[What this task involves]: Write out exactly the lines from the one containing "C5: 1uF (0V, NET16) -> 100nF (0V, NET16)" through the last line of the records below, and no others.

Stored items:
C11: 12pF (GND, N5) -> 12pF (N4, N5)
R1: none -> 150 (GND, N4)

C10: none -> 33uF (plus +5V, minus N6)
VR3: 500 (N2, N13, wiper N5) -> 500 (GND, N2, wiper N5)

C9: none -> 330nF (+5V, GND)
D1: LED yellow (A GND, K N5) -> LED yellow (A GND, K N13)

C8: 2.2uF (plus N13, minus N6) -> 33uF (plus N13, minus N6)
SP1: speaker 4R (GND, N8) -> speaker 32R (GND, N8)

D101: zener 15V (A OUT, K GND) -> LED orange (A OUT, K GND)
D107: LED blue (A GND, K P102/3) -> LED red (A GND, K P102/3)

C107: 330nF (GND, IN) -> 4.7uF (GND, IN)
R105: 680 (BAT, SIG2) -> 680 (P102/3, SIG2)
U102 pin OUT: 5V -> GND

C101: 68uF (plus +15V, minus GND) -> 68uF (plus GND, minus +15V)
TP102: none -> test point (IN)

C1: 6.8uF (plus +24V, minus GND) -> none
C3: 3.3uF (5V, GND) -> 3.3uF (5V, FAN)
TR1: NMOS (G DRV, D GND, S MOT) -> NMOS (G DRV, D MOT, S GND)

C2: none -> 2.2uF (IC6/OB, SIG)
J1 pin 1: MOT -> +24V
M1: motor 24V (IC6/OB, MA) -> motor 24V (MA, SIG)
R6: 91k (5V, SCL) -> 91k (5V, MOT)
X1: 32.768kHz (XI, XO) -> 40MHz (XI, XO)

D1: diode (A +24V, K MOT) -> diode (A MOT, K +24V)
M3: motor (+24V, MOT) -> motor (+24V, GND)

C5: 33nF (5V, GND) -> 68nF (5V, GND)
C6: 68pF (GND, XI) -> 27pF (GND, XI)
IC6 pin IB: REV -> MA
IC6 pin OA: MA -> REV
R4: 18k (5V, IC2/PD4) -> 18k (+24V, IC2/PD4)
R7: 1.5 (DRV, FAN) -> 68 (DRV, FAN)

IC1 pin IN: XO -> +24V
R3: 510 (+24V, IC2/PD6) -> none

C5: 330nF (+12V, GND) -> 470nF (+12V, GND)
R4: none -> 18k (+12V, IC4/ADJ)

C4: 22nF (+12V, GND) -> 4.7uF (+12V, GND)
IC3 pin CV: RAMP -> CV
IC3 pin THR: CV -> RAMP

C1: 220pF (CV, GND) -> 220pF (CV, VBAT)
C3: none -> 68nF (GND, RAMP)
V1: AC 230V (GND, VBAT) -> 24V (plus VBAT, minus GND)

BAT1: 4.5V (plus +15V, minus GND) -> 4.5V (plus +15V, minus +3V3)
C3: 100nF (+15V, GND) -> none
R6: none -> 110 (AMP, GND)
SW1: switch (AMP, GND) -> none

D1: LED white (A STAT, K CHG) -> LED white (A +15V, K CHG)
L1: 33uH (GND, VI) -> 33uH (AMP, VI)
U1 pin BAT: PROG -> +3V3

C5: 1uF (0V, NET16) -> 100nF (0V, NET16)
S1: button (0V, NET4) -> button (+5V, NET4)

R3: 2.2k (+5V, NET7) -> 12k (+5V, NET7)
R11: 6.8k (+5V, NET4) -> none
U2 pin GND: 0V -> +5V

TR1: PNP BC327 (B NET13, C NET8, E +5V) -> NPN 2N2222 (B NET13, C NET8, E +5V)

[Solved problem]:
C5: 1uF (0V, NET16) -> 100nF (0V, NET16)
S1: button (0V, NET4) -> button (+5V, NET4)

R3: 2.2k (+5V, NET7) -> 12k (+5V, NET7)
R11: 6.8k (+5V, NET4) -> none
U2 pin GND: 0V -> +5V

TR1: PNP BC327 (B NET13, C NET8, E +5V) -> NPN 2N2222 (B NET13, C NET8, E +5V)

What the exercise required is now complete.